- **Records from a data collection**
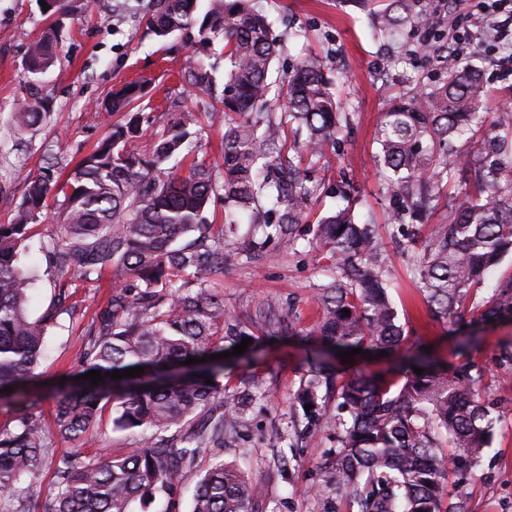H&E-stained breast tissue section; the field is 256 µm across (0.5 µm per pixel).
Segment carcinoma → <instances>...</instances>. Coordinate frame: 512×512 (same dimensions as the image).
I'll use <instances>...</instances> for the list:
<instances>
[{
  "instance_id": "1",
  "label": "carcinoma",
  "mask_w": 512,
  "mask_h": 512,
  "mask_svg": "<svg viewBox=\"0 0 512 512\" xmlns=\"http://www.w3.org/2000/svg\"><path fill=\"white\" fill-rule=\"evenodd\" d=\"M376 30L391 35L405 24L435 31L423 0H359ZM147 28L159 40L184 36L198 50L222 37L224 80L194 59L183 79L195 96L215 102L213 114L224 120L223 180L192 156L190 128L197 113L183 107L153 142L149 152L138 141L143 113L134 111L145 87L129 83L112 93L108 107L128 114L65 178L57 157L29 179L14 221L0 224V399L26 390L38 377L45 336L56 325L50 310L30 317L28 303L36 278L25 263V242L39 222L47 195L63 194L66 211L61 235L41 251L57 274L85 281L115 270L106 305L83 326L84 372L101 373L144 367V372L94 385L80 380L59 392L51 420L42 424L26 415L0 428V512H38L32 498L14 496L33 483L49 456L52 441L81 440L112 405V429L138 435L124 456L104 450L85 458L63 456L58 481L43 512H132L170 490L175 467L196 478L192 512H254L265 500L264 486L235 464L215 457L204 472L196 460L208 448L224 447L246 420L235 395L219 381L224 340L250 336L240 319L224 308V297L204 286L235 258L229 239L237 216L248 215L253 228L287 248L295 246L293 226L301 223L317 189L307 185L293 157H285L286 132L301 141L296 156L313 163L348 130L335 82L326 61L303 58L289 75L284 112L264 114L271 83L268 74L282 51L266 16L252 0H210L200 14L197 0H153ZM56 40L49 27L28 44L27 72L37 80L52 66ZM488 89L471 64L447 68L437 87L419 85L397 97L382 115L375 162L387 194L395 203L394 222L418 220L444 210L415 256L418 288L433 316L454 324L465 307L471 322L512 321V270L484 288L487 272L512 252V113L484 111ZM50 113L33 97L10 124L36 131ZM475 145L477 149L469 150ZM474 167L475 192L447 195L462 167ZM352 186L336 185L340 204L314 228L313 243L334 258L335 275L319 285L322 315L316 329L320 355L332 357L351 348L396 352L404 326L387 284L389 256L368 224L356 222ZM224 201V224L214 231L207 213L212 199ZM349 310L344 315L343 310ZM270 336L288 328L304 331L294 314L266 301L255 308ZM189 357L205 362L185 365ZM424 369L404 374L398 383L385 375L354 372L336 385L316 374L297 393L303 416L334 431L337 448L320 469L316 493L324 512H339L328 494H341L348 512H470L465 489L506 401L482 397L486 367L465 362L441 368L416 357ZM212 379L214 384L206 383ZM330 387L347 418L325 415L318 391ZM224 407L214 413L213 406ZM179 429L178 440L164 436ZM458 475L448 494V470Z\"/></svg>"
}]
</instances>
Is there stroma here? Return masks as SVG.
<instances>
[{"mask_svg": "<svg viewBox=\"0 0 512 512\" xmlns=\"http://www.w3.org/2000/svg\"><path fill=\"white\" fill-rule=\"evenodd\" d=\"M148 2L67 0L65 12L53 16L43 11L39 0H0L1 118L30 97L25 70L29 41L52 26L60 43L58 59L41 84L42 94L51 102L48 124L23 150L17 148L13 136L0 130V224L12 222L28 180L47 162L62 156L78 163L113 123L121 121V114L106 111L105 103L113 90L131 82L148 85L142 101L143 149H150L170 122L173 113L168 105L175 101L201 110L200 122L192 128L199 156L213 168L221 167L224 123L206 114L204 102L190 95L180 79V70L194 49L180 38L160 41L151 34L144 18ZM428 2L447 40L449 61L462 60L483 70L491 93L490 111L512 108V26L495 32L493 23L478 12L481 0ZM253 3L267 15L273 35L283 45L270 73L271 111L279 109L287 72L308 54L324 56L331 76L337 78L351 129L329 149L326 162L311 169L310 176L313 182L328 186L341 177L351 178L358 197V222L373 225L378 242L392 259L387 274L389 294L406 340L396 356L358 354L338 364L340 375L359 370L392 373L427 348L440 360L455 364L470 360L486 366L490 392L512 403V372L503 373L495 365L502 344L512 340V323L485 328L479 341L466 347L455 325L431 315L416 286L414 250L408 247L401 225L392 221V206L374 165L373 138L382 112L418 79L437 84L442 70L420 51V37L399 33L382 39L374 35L370 17L345 0ZM335 205L330 197L314 200L297 228L298 242L290 249L275 240L261 248L253 246L247 225H240L236 260L207 281L212 291L223 296L225 307L236 314H245L271 298L292 310L305 330L304 335L276 341L255 333L251 350L224 361V386L245 395L248 408L239 439L221 448L220 454L263 483L267 497L260 505L262 512H323V500L315 493L318 466L335 448L336 437L323 427L303 432V413L293 400L316 361L317 344L307 331L321 315L317 288L332 270L329 252L310 244L307 231ZM64 209L63 196L49 195L40 223L27 242V262L39 276L29 303L34 316L58 304V279L47 274L40 247L58 235ZM112 282L109 271L96 282L66 278L69 297L47 337L40 376L21 403L0 400V427L11 424L21 407L38 421L50 420L61 379L75 380L83 370L84 317L105 305ZM132 444L128 433L113 430L105 419L81 443L55 439L52 455L55 459L78 450L91 457L105 449L119 456ZM469 491L471 512H512V406L500 417Z\"/></svg>", "mask_w": 512, "mask_h": 512, "instance_id": "35a3bbf8", "label": "stroma"}]
</instances>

- **EXERCISE BRIEF**
Skip the pictures and print each record exactly as it stands.

- **RESPONSE TO THIS EXERCISE**
H&E-stained breast tissue section; the field is 256 µm across (0.5 µm per pixel).
Segment carcinoma → <instances>...</instances>. Coordinate frame: 512×512 (same dimensions as the image).
I'll use <instances>...</instances> for the list:
<instances>
[{
  "instance_id": "1",
  "label": "carcinoma",
  "mask_w": 512,
  "mask_h": 512,
  "mask_svg": "<svg viewBox=\"0 0 512 512\" xmlns=\"http://www.w3.org/2000/svg\"><path fill=\"white\" fill-rule=\"evenodd\" d=\"M376 30L391 35L405 24L435 31L423 0H359ZM147 28L159 40L184 36L198 50L222 37L224 80L194 59L183 79L195 96L215 102L213 114L224 120L223 180L192 156L190 128L197 113L183 107L153 142L149 152L138 141L143 113L134 111L145 87L129 83L112 93L108 107L128 114L65 178L57 157L29 179L14 221L0 224V399L26 390L38 377L45 336L56 325L50 310L30 317L28 303L36 278L25 263V242L39 222L47 195L63 194L66 211L61 235L41 251L57 274L85 281L115 270L106 305L83 326L84 372L101 373L144 367V372L94 385L80 380L59 392L51 420L42 424L26 415L0 428V512H38L32 498L14 496L33 483L49 456L52 441L81 440L112 405V429L138 435L124 456L104 450L85 458L63 456L58 481L43 512H132L170 490L175 467L196 478L192 512H254L265 500L264 486L235 464L215 457L204 472L196 460L208 448L224 447L246 420L235 395L219 381L224 340L250 336L240 319L224 308V297L204 286L235 258L229 239L237 216L248 215L253 228L287 248L295 246L293 226L301 223L317 189L307 185L293 157H285L286 132L301 141L296 156L313 163L348 130L335 82L326 61L303 58L289 75L284 112L264 114L271 83L268 74L282 51L266 16L252 0H210L200 14L197 0H153ZM56 40L49 27L28 44L27 72L37 80L52 66ZM488 89L471 64L447 68L437 87L419 85L397 97L382 115L375 162L387 194L395 203L394 222L418 220L444 210L415 256L418 288L433 316L454 324L465 307L471 322L512 321V270L484 288L487 272L512 252V113L484 111ZM50 113L33 97L10 124L36 131ZM475 145L477 149L469 150ZM474 167L475 192L447 195L462 167ZM352 186L336 185L340 204L314 228L313 243L334 258L335 275L319 285L322 315L316 329L320 355L332 357L351 348L396 352L404 326L387 284L389 256L368 224L356 222ZM224 201V224L214 231L207 213L212 199ZM349 310L344 315L343 310ZM270 336L288 328L304 331L294 314L266 301L255 308ZM189 357L205 362L185 365ZM424 369L404 374L398 383L385 375L354 372L336 385L316 374L297 393L303 416L334 431L337 448L320 469L316 493L324 512H339L328 494H341L348 512H470L465 489L506 401L482 397L486 367L465 362L441 368L416 357ZM212 379L214 384L206 383ZM330 387L347 418L325 415L318 391ZM224 407L214 413L213 406ZM179 429L178 440L164 436ZM458 475L448 494V470Z\"/></svg>"
}]
</instances>
Is there stroma here? Return masks as SVG.
<instances>
[{"mask_svg": "<svg viewBox=\"0 0 512 512\" xmlns=\"http://www.w3.org/2000/svg\"><path fill=\"white\" fill-rule=\"evenodd\" d=\"M148 2L67 0L65 12L53 16L43 11L39 0H0L1 118L30 97L25 70L29 41L52 26L60 43L58 59L41 84L42 94L51 102L48 124L23 150L17 148L13 136L0 130V224L12 222L28 180L47 162L62 156L78 163L113 123L121 121V114L106 111L105 103L113 90L131 82L148 85L142 101L143 149H150L170 122L173 113L168 105L175 101L201 110L200 122L192 128L199 156L213 168L221 167L224 123L206 114L204 102L190 95L180 79V70L194 49L180 38L160 41L151 34L144 18ZM428 2L447 40L449 61L462 60L483 70L491 93L490 111L512 108V26L495 32L493 23L478 12L481 0ZM253 3L267 15L273 35L283 45L270 73L271 111L279 109L287 72L308 54L324 56L331 76L337 78L351 129L329 149L326 162L311 169L310 176L313 182L328 186L341 177L351 178L358 197V222L373 225L378 242L392 259L387 274L389 294L406 340L396 356L358 354L338 364L340 375L359 370L392 373L427 348L440 360L455 364L470 360L486 366L490 392L512 403V372L503 373L495 365L502 344L512 340V323L485 328L479 341L466 347L455 325L431 315L416 286L414 250L408 247L401 225L392 221V206L374 165L373 138L382 112L418 79L437 84L442 70L420 51V37L399 33L382 39L374 35L370 17L345 0ZM335 205L330 197L314 200L297 228L298 242L290 249L275 240L261 248L253 246L247 225H240L236 260L207 281L212 291L223 296L225 307L236 314H245L271 298L292 310L305 330L304 335L276 341L255 333L251 350L224 361V386L245 395L248 408L239 439L221 448L220 454L263 483L267 497L260 505L262 512H323V500L315 493L318 466L335 448L336 437L323 427L303 432V413L293 400L316 361L317 344L307 331L321 315L317 288L332 270L329 252L310 244L307 231ZM64 209L63 196L49 195L40 223L27 242V262L39 276L29 303L34 316L58 304V279L47 274L40 247L58 235ZM112 282L109 271L96 282L66 278L69 297L47 337L40 376L21 403L0 400V427L11 424L21 407L38 421L50 420L61 379L75 380L83 370L84 317L105 305ZM132 444L128 433L113 430L105 419L81 443L55 439L52 455L55 459L78 450L91 457L105 449L119 456ZM469 491L471 512H512V406L500 417Z\"/></svg>", "mask_w": 512, "mask_h": 512, "instance_id": "35a3bbf8", "label": "stroma"}]
</instances>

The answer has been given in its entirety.